Exercise details
Nothing but the lines from the one containing "white brick F4:H4" through the end of the material should be restated, and each exactly.

Data shown

......

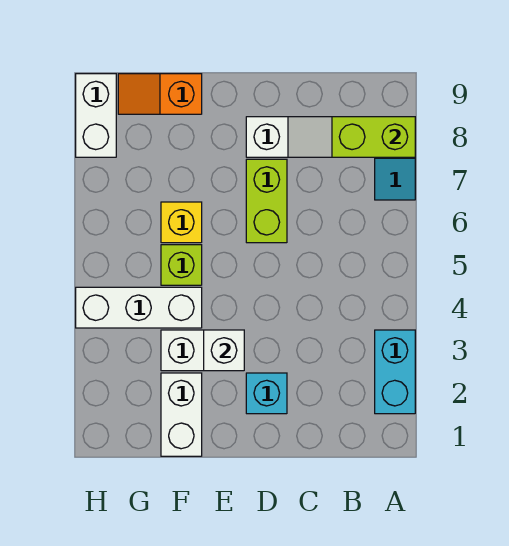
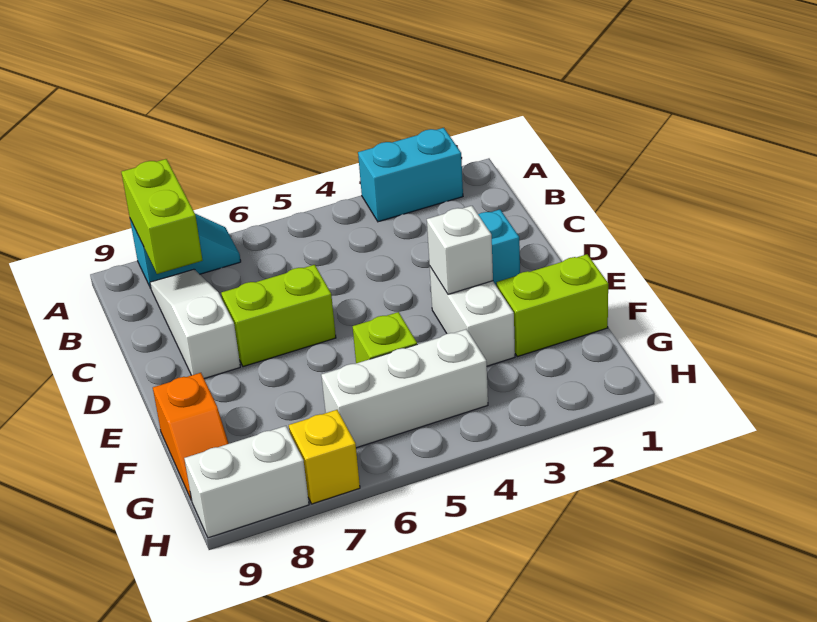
white brick F1:F2 level 1 -> lime brick F1:F2 level 1
white brick F4:H4 level 1 -> white brick G4:G6 level 1
yellow brick F6 level 1 -> yellow brick H7 level 1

......

The completed task
white brick F4:H4 level 1 -> white brick G4:G6 level 1
yellow brick F6 level 1 -> yellow brick H7 level 1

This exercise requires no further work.